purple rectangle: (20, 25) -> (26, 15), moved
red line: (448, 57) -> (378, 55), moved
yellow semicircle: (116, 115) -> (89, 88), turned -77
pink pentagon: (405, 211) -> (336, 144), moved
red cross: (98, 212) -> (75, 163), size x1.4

....................

Look through the data and show every line containing "moved".

Solved exercise:
purple rectangle: (20, 25) -> (26, 15), moved
red line: (448, 57) -> (378, 55), moved
pink pentagon: (405, 211) -> (336, 144), moved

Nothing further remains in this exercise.